[[ RECORDED DATA, beginning ]]
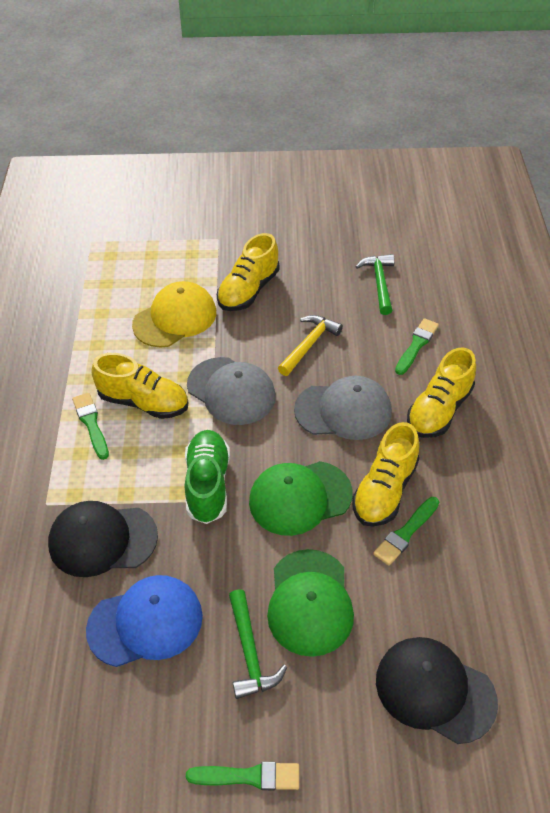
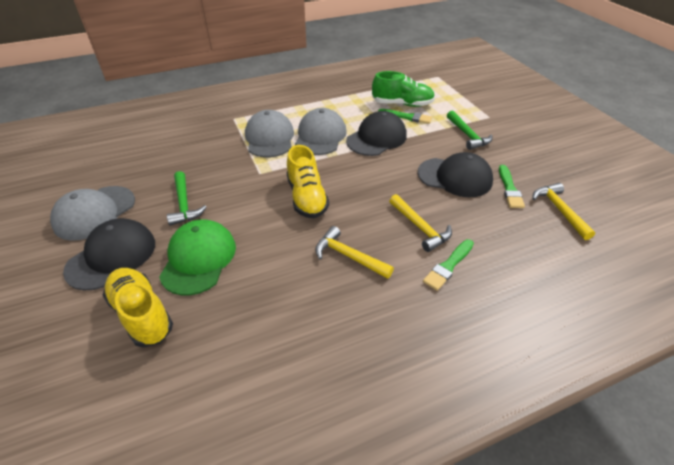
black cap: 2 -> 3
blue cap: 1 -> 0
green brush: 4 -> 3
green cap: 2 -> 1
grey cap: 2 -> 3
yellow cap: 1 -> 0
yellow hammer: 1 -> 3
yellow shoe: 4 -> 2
[[ RECORDED DATA, end ]]
[[ RECORDED DATA, beginning ]]
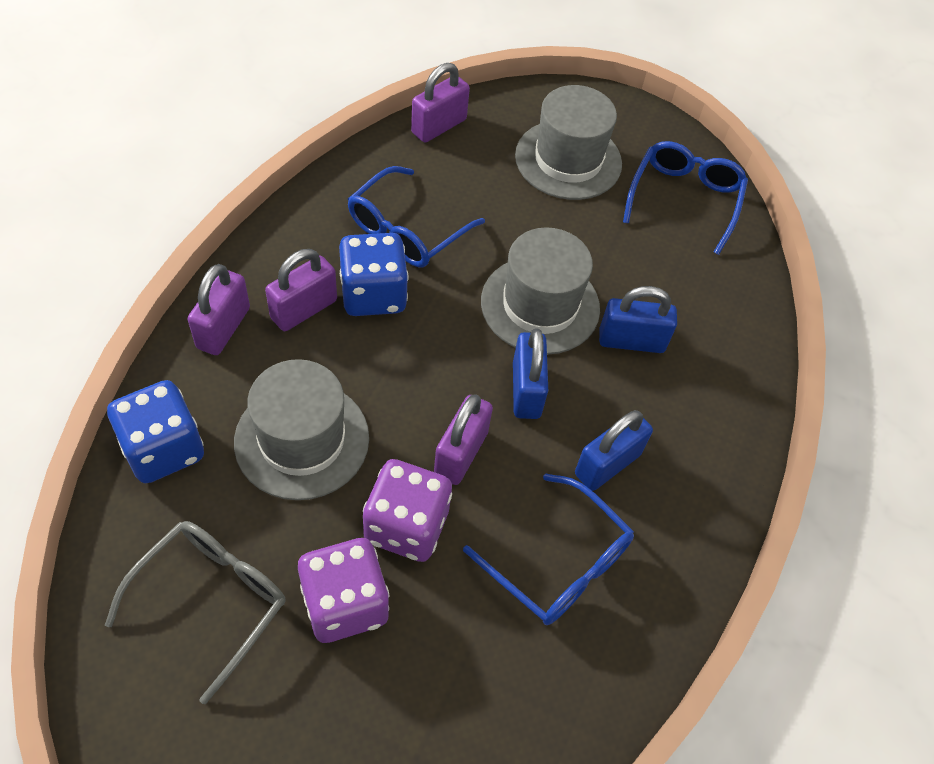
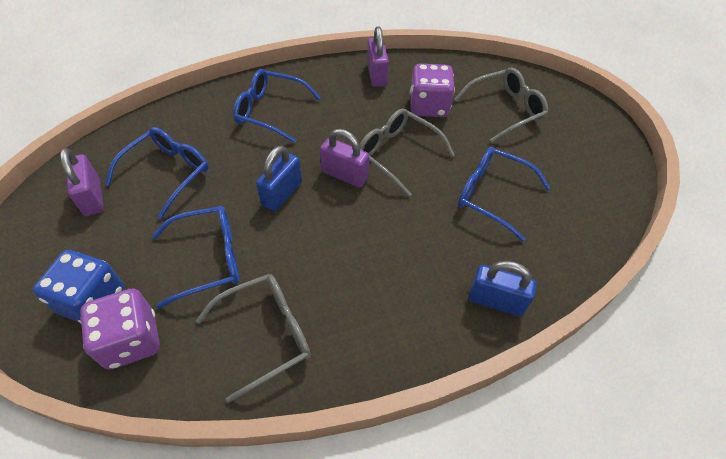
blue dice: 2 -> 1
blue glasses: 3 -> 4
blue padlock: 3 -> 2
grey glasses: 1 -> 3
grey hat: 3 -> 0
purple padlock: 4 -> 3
[[ RECORDED DATA, end ]]
WHAT IS NEEDED:
Please find all lines of the entries that hold the string "grey" and copy them.

TASK SOLUTION:
grey cap: 2 -> 3
grey glasses: 1 -> 3
grey hat: 3 -> 0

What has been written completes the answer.